# DIRECTIONS
The records below are to be repeated exactly, and their pictures left out.

# Shape boundary coordinate data
——————

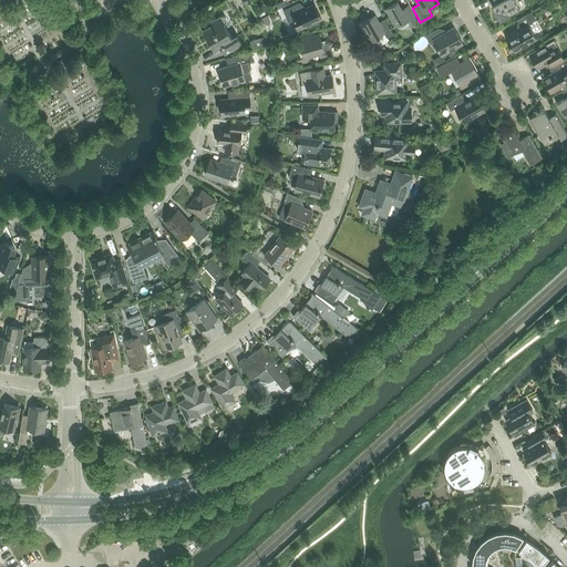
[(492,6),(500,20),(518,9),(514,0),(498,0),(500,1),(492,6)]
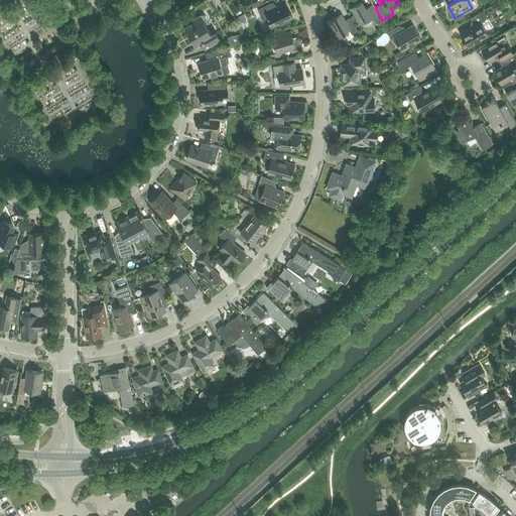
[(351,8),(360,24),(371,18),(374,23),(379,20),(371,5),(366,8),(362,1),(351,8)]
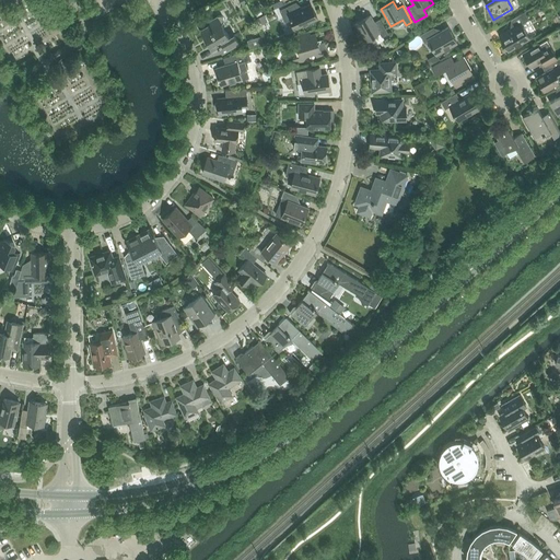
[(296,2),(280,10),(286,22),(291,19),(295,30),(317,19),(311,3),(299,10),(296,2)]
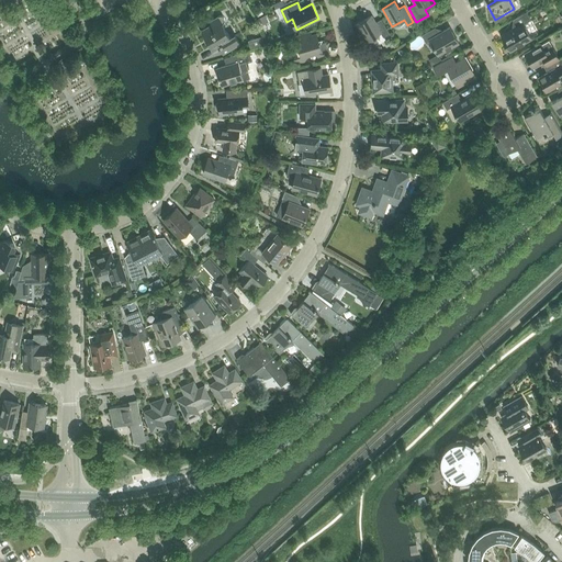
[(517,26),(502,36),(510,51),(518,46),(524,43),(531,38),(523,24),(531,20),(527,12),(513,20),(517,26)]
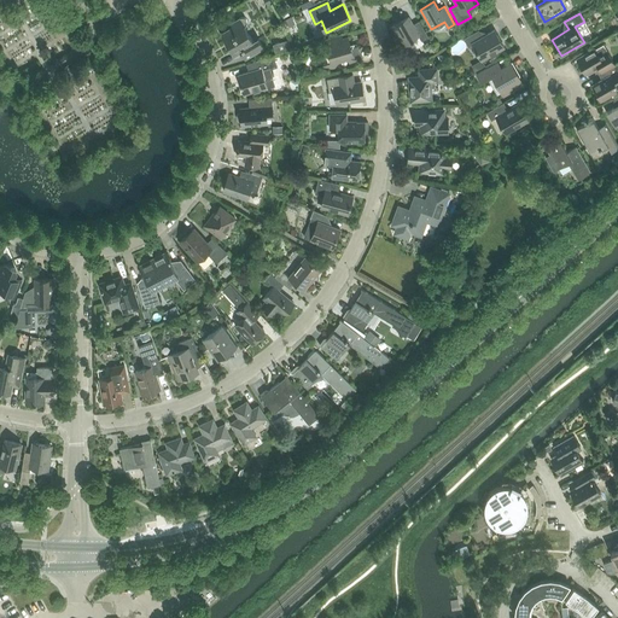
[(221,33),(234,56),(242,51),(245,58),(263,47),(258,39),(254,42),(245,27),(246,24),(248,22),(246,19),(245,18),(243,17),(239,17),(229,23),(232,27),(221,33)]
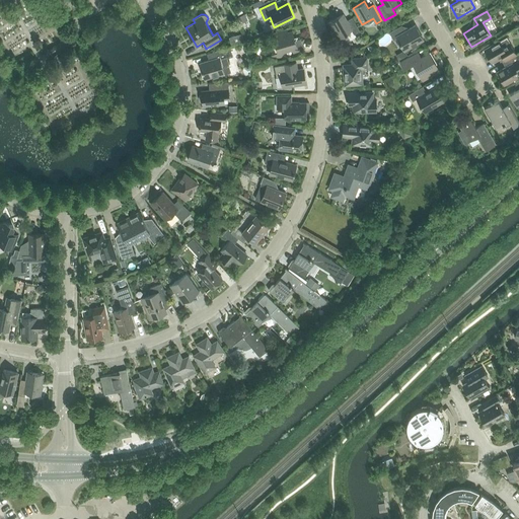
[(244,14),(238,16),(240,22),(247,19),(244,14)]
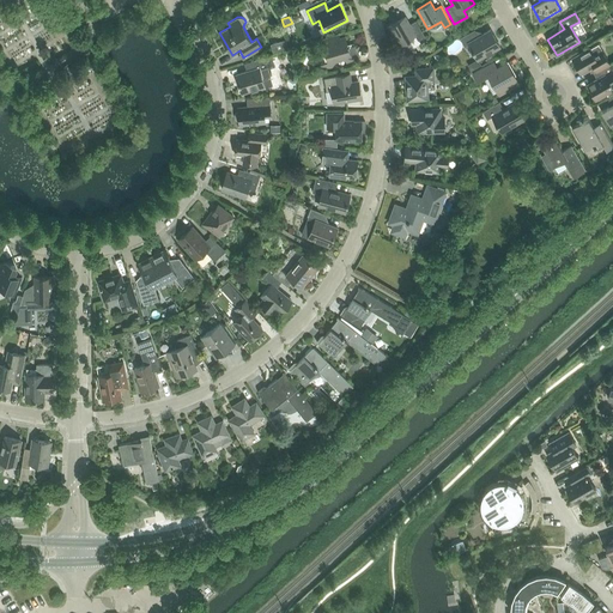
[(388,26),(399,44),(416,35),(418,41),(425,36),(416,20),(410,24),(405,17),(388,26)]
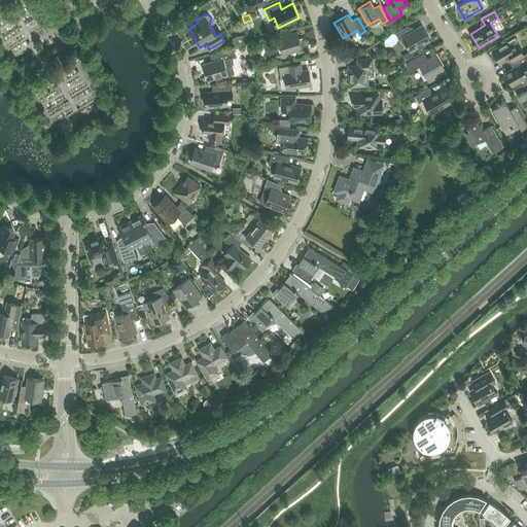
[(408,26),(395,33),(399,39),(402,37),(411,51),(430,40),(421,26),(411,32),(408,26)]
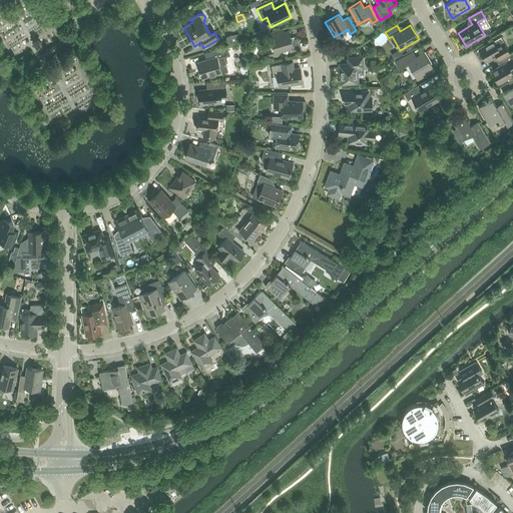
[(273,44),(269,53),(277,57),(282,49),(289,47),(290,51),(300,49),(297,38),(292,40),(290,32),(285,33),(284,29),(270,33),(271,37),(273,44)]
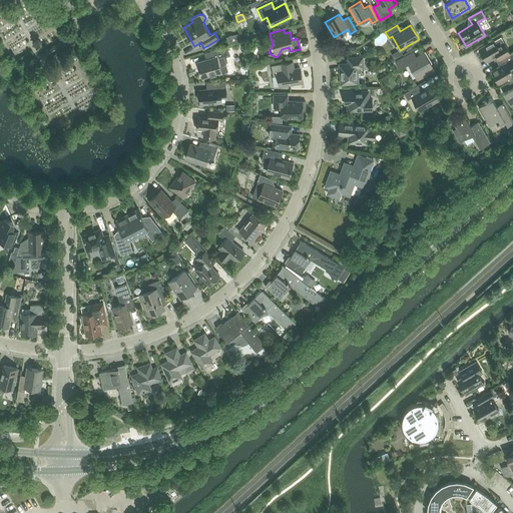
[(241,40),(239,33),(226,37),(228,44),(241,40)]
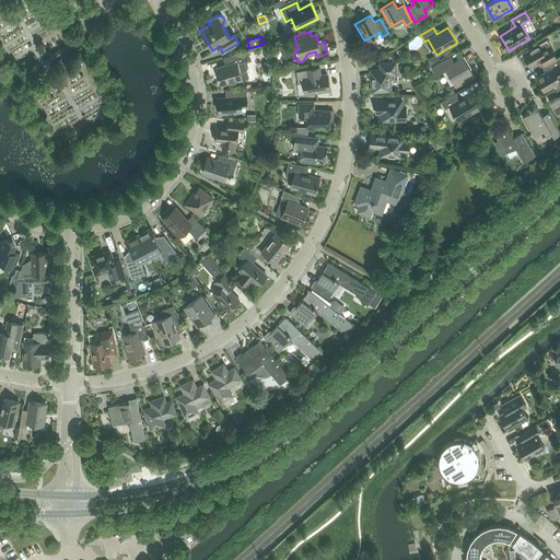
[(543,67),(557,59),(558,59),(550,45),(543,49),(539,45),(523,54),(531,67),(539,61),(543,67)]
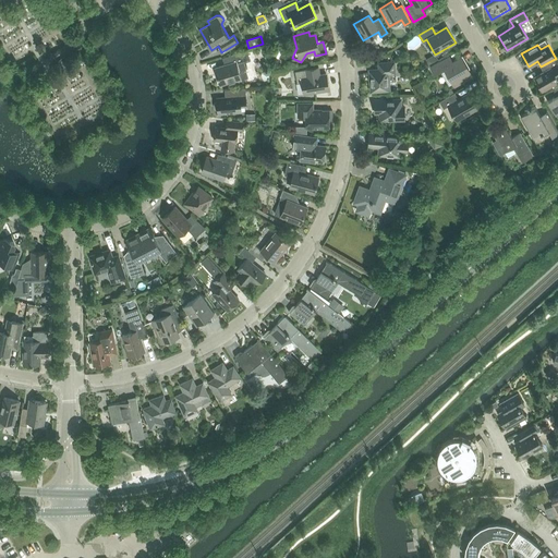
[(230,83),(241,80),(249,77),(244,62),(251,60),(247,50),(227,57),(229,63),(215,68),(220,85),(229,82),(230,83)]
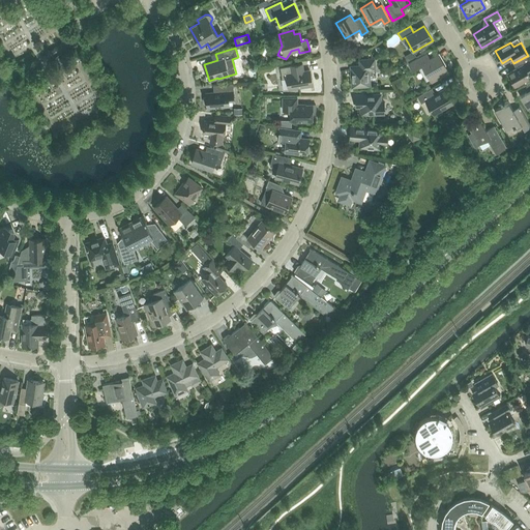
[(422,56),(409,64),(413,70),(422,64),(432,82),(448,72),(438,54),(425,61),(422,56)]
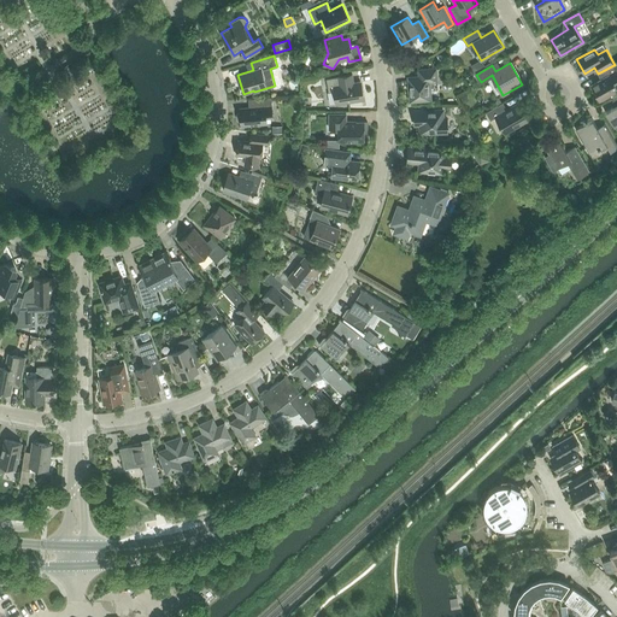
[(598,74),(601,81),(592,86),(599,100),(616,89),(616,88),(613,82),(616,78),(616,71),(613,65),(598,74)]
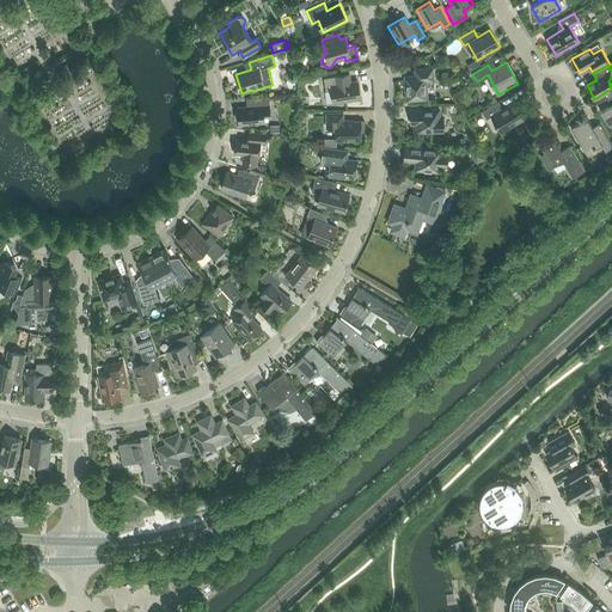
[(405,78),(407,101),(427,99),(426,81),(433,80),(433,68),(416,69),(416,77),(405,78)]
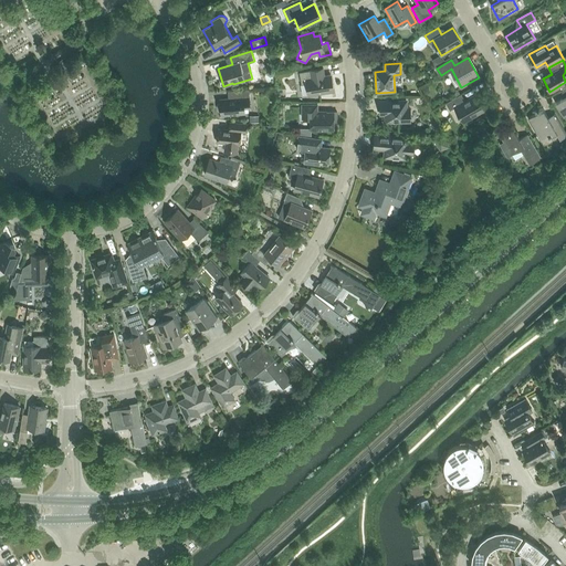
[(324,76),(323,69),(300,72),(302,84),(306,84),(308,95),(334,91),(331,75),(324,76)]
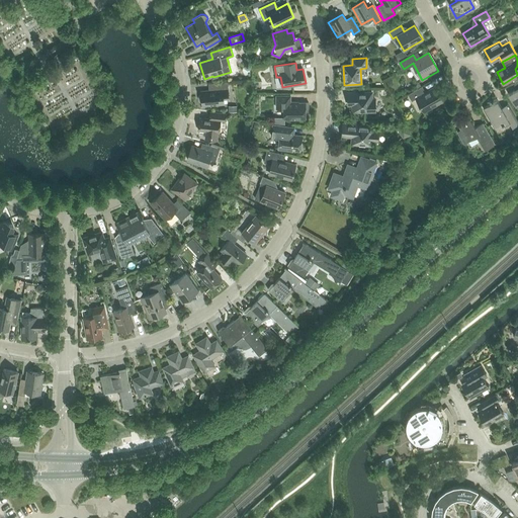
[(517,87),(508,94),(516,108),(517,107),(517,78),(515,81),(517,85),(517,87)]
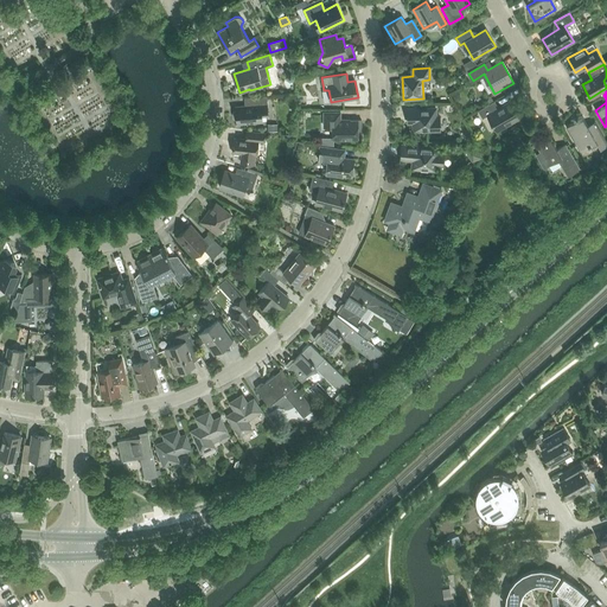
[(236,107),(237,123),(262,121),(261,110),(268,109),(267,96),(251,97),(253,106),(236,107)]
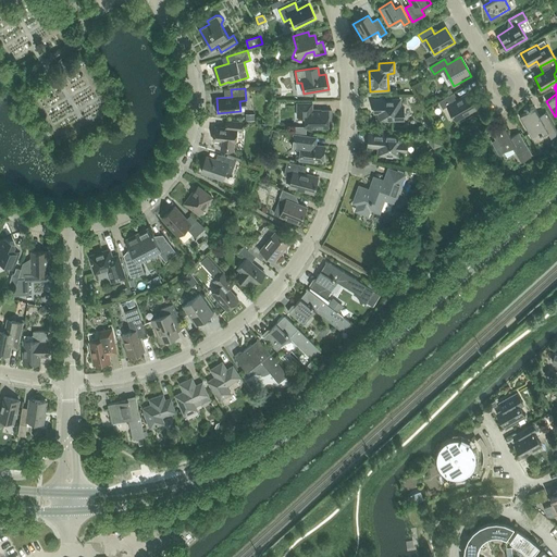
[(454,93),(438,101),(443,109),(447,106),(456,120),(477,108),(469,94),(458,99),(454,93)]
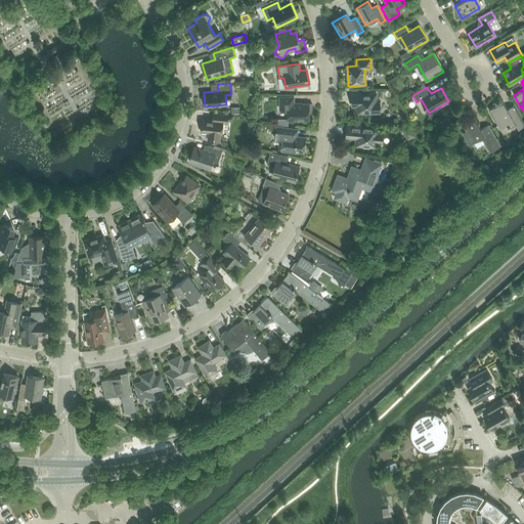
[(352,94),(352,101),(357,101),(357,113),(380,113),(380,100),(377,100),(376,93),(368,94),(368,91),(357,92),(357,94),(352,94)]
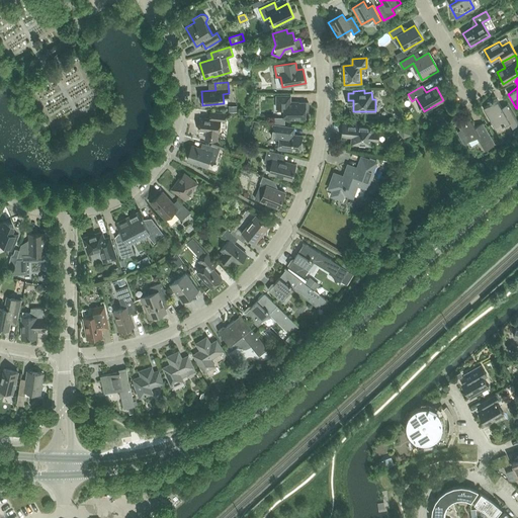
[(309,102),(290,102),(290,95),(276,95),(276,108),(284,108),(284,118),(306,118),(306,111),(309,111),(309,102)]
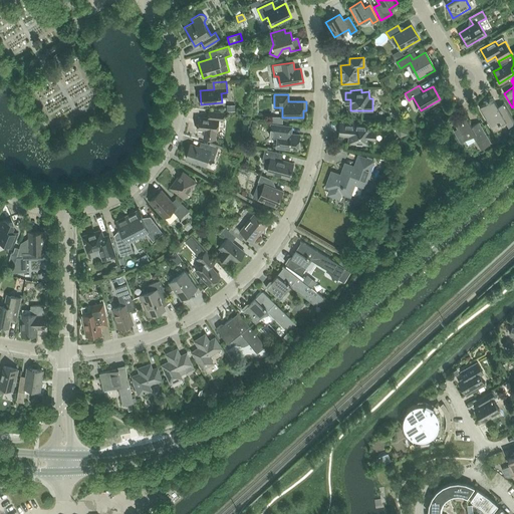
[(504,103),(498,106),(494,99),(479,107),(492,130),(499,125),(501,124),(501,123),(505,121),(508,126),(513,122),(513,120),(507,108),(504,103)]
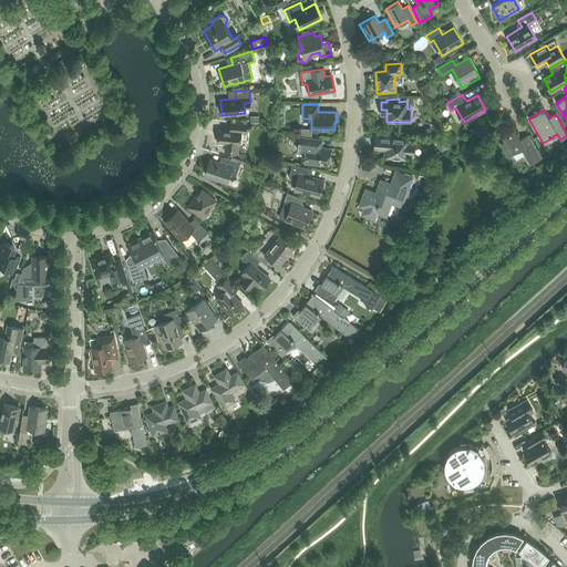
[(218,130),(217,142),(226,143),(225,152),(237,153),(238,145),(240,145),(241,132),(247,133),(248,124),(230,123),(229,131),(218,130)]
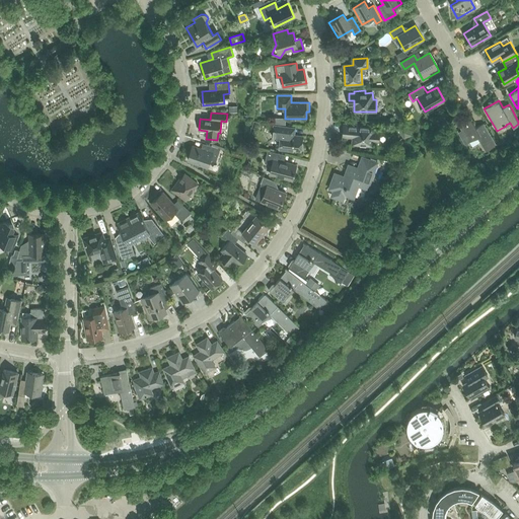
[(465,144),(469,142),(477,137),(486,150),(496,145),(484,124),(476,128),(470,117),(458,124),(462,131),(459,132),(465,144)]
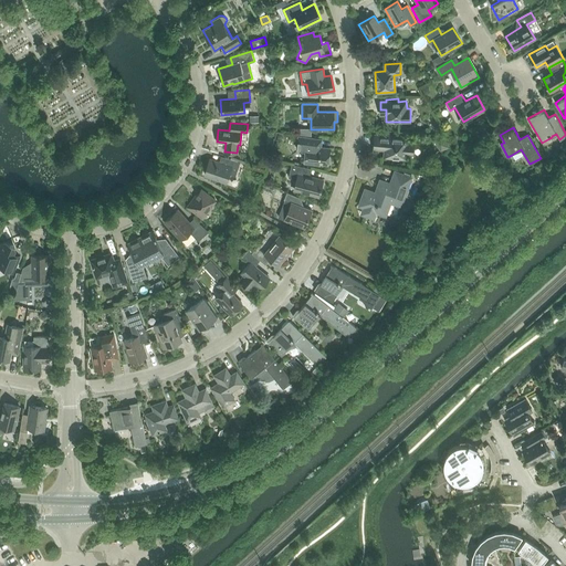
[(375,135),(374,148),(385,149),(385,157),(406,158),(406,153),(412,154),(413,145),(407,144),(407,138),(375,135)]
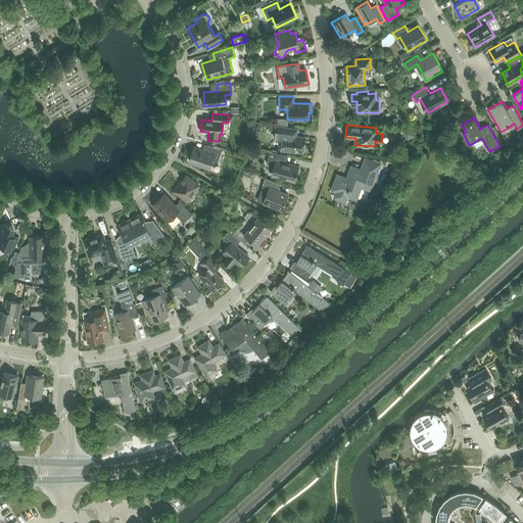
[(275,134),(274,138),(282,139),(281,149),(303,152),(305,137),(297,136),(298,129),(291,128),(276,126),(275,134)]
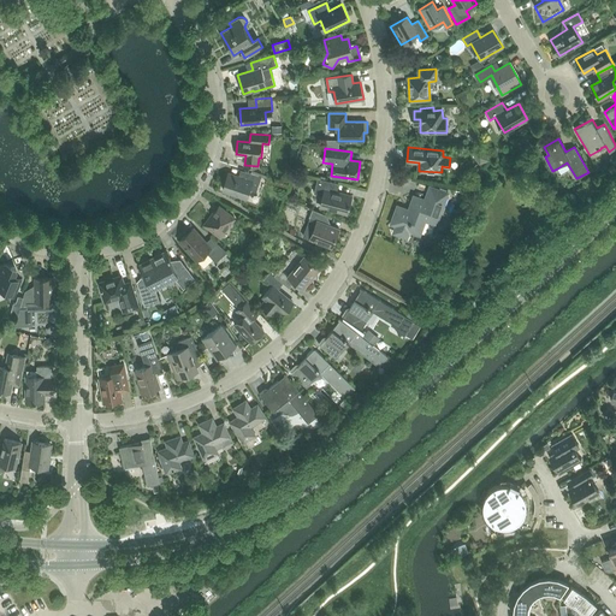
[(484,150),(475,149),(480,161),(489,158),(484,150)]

——————

# EXERCISE SOLUTION
[(492,6),(500,20),(518,9),(514,0),(498,0),(500,1),(492,6)]
[(351,8),(360,24),(371,18),(374,23),(379,20),(371,5),(366,8),(362,1),(351,8)]
[(296,2),(280,10),(286,22),(291,19),(295,30),(317,19),(311,3),(299,10),(296,2)]
[(517,26),(502,36),(510,51),(518,46),(524,43),(531,38),(523,24),(531,20),(527,12),(513,20),(517,26)]
[(221,33),(234,56),(242,51),(245,58),(263,47),(258,39),(254,42),(245,27),(246,24),(248,22),(246,19),(245,18),(243,17),(239,17),(229,23),(232,27),(221,33)]
[(244,14),(238,16),(240,22),(247,19),(244,14)]
[(388,26),(399,44),(416,35),(418,41),(425,36),(416,20),(410,24),(405,17),(388,26)]
[(408,26),(395,33),(399,39),(402,37),(411,51),(430,40),(421,26),(411,32),(408,26)]
[(273,44),(269,53),(277,57),(282,49),(289,47),(290,51),(300,49),(297,38),(292,40),(290,32),(285,33),(284,29),(270,33),(271,37),(273,44)]
[(241,40),(239,33),(226,37),(228,44),(241,40)]
[(543,67),(557,59),(558,59),(550,45),(543,49),(539,45),(523,54),(531,67),(539,61),(543,67)]
[(230,83),(241,80),(249,77),(244,62),(251,60),(247,50),(227,57),(229,63),(215,68),(220,85),(229,82),(230,83)]
[(422,56),(409,64),(413,70),(422,64),(432,82),(448,72),(438,54),(425,61),(422,56)]
[(598,74),(601,81),(592,86),(599,100),(616,89),(616,88),(613,82),(616,78),(616,71),(613,65),(598,74)]
[(405,78),(407,101),(427,99),(426,81),(433,80),(433,68),(416,69),(416,77),(405,78)]
[(324,76),(323,69),(300,72),(302,84),(306,84),(308,95),(334,91),(331,75),(324,76)]
[(517,87),(508,94),(516,108),(517,107),(517,78),(515,81),(517,85),(517,87)]
[(236,107),(237,123),(262,121),(261,110),(268,109),(267,96),(251,97),(253,106),(236,107)]
[(454,93),(438,101),(443,109),(447,106),(456,120),(477,108),(469,94),(458,99),(454,93)]
[(352,94),(352,101),(357,101),(357,113),(380,113),(380,100),(377,100),(376,93),(368,94),(368,91),(357,92),(357,94),(352,94)]
[(309,102),(290,102),(290,95),(276,95),(276,108),(284,108),(284,118),(306,118),(306,111),(309,111),(309,102)]
[(504,103),(498,106),(494,99),(479,107),(492,130),(499,125),(501,124),(501,123),(505,121),(508,126),(513,122),(513,120),(507,108),(504,103)]
[(218,130),(217,142),(226,143),(225,152),(237,153),(238,145),(240,145),(241,132),(247,133),(248,124),(230,123),(229,131),(218,130)]
[(465,144),(469,142),(477,137),(486,150),(496,145),(484,124),(476,128),(470,117),(458,124),(462,131),(459,132),(465,144)]
[(375,135),(374,148),(385,149),(385,157),(406,158),(406,153),(412,154),(413,145),(407,144),(407,138),(375,135)]
[(275,134),(274,138),(282,139),(281,149),(303,152),(305,137),(297,136),(298,129),(291,128),(276,126),(275,134)]
[(484,150),(475,149),(480,161),(489,158),(484,150)]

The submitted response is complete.